Copy each line of the entries that includes the word "trapezoid".

- **DATA SUPPLIED**
****************************************

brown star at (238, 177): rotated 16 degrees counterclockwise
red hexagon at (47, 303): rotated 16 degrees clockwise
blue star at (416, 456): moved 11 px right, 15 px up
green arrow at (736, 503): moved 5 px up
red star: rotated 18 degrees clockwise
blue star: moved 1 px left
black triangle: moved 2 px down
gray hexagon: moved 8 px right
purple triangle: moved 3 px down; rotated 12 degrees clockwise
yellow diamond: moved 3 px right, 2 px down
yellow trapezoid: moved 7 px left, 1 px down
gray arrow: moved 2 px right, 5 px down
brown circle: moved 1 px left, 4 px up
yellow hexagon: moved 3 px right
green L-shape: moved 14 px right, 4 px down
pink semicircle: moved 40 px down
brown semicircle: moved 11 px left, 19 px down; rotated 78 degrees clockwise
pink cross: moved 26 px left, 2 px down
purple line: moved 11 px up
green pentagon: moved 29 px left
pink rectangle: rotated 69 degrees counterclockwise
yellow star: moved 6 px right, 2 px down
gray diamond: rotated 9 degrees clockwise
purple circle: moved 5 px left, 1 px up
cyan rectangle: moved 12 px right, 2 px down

****************************************

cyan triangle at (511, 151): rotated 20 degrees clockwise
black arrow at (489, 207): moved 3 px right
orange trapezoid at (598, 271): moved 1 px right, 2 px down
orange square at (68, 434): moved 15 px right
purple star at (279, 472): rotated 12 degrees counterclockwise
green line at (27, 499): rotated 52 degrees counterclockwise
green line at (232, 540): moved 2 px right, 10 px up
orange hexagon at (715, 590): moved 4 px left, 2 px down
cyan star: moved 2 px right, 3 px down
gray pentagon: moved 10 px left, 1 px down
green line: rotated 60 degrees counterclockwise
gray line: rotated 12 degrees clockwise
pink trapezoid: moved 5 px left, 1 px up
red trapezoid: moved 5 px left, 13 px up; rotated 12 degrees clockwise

****************************************

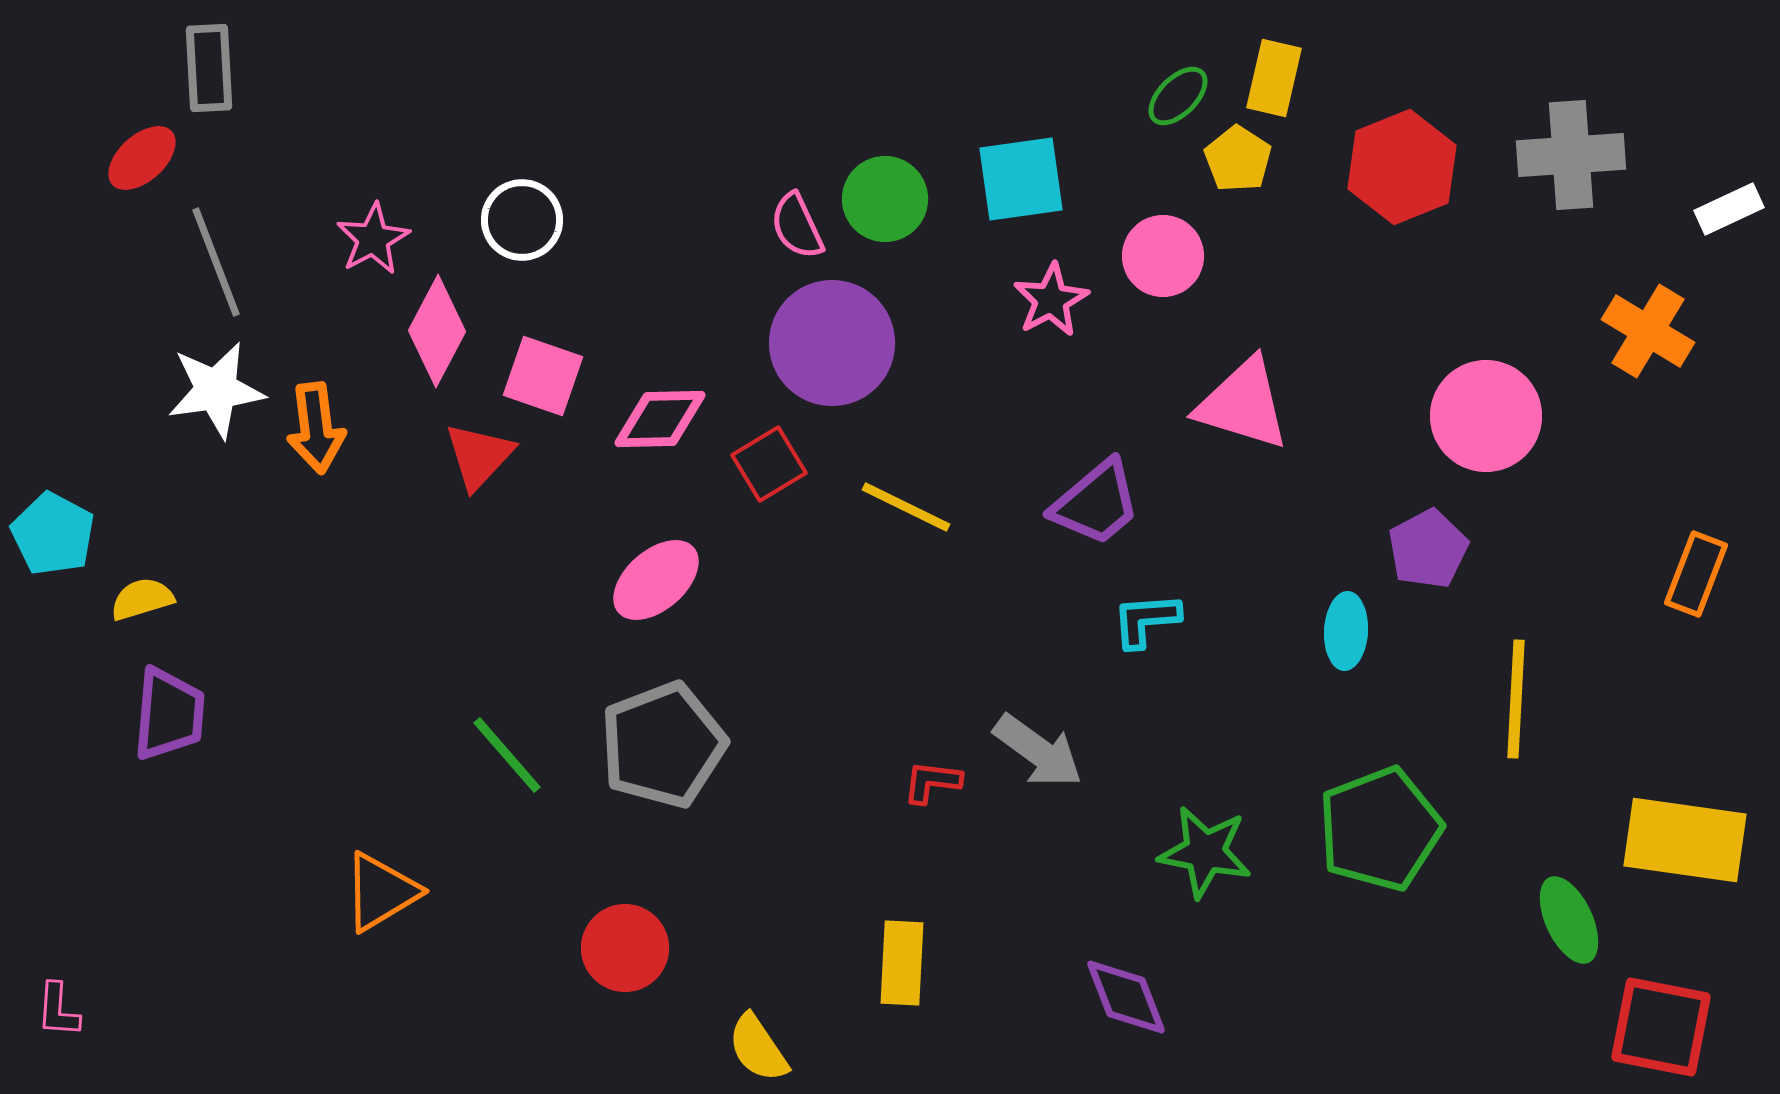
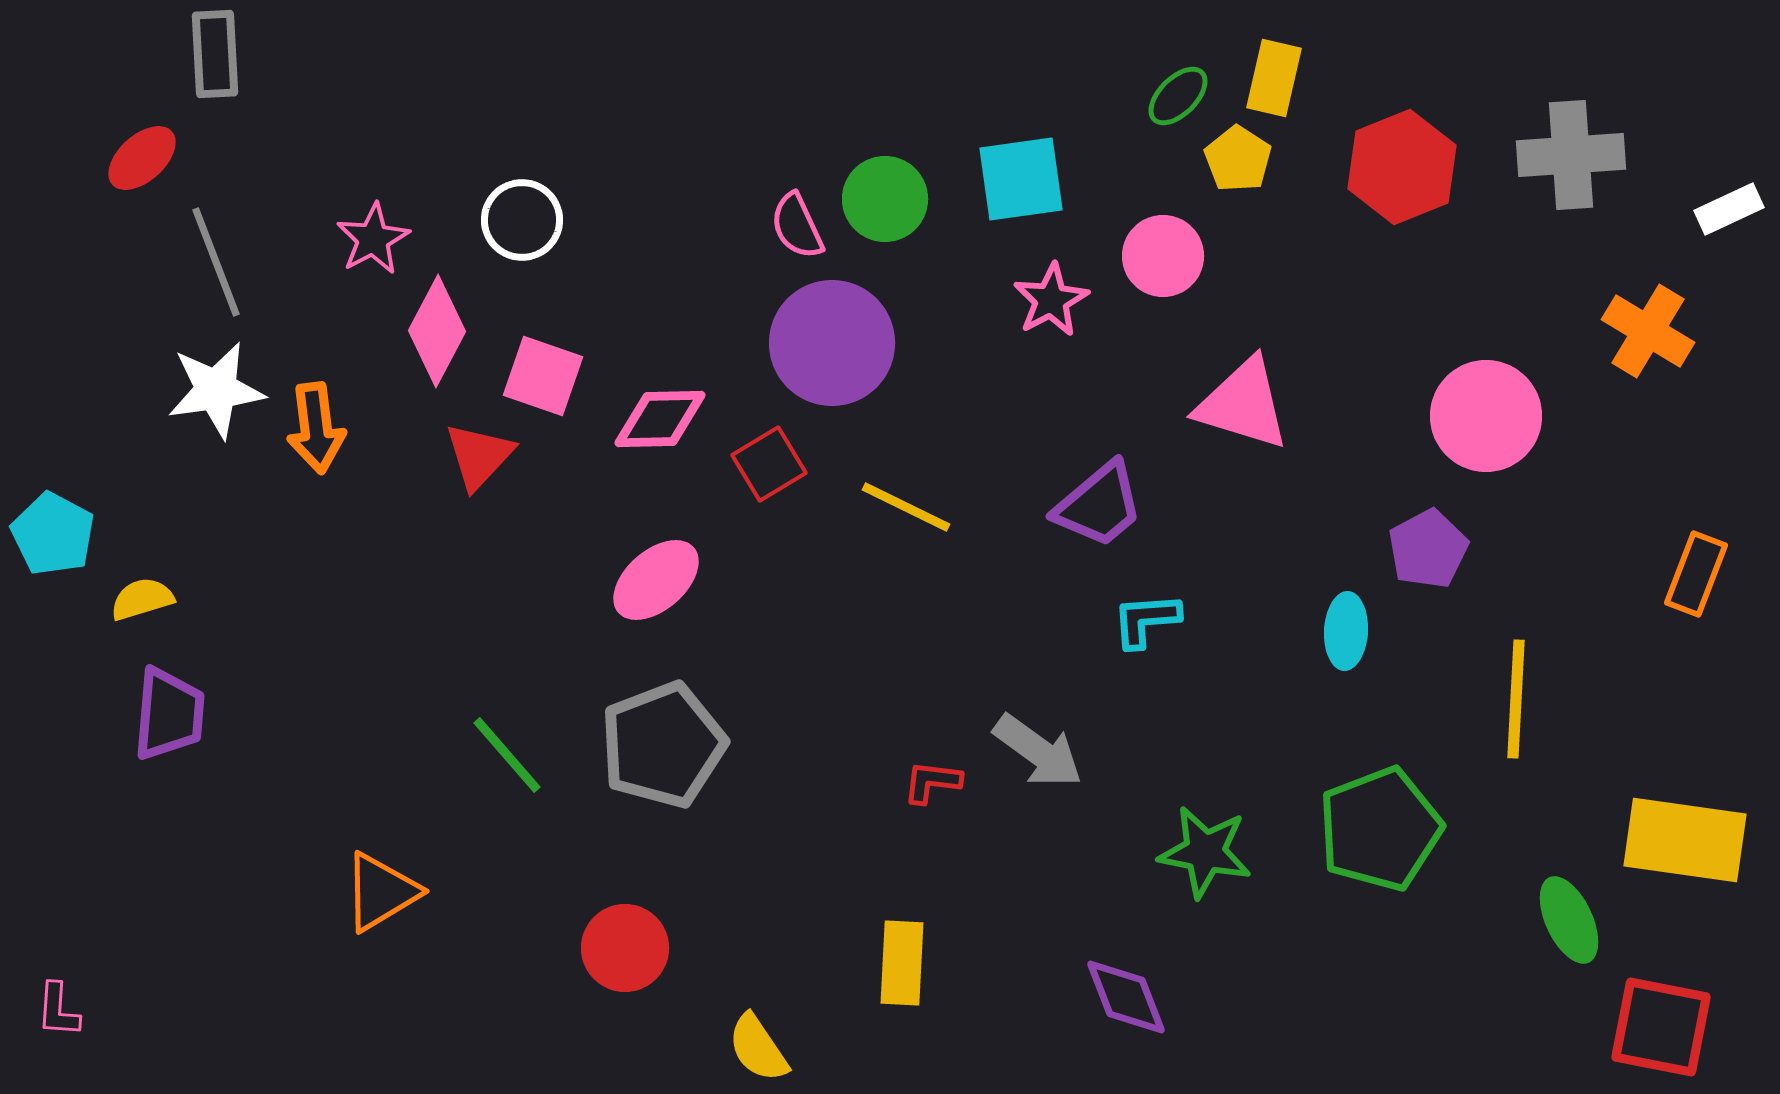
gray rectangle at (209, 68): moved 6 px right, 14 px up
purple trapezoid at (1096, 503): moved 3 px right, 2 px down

****************************************

- **TASK ANSWER**
yellow trapezoid: moved 7 px left, 1 px down
orange trapezoid at (598, 271): moved 1 px right, 2 px down
pink trapezoid: moved 5 px left, 1 px up
red trapezoid: moved 5 px left, 13 px up; rotated 12 degrees clockwise
purple trapezoid at (1096, 503): moved 3 px right, 2 px down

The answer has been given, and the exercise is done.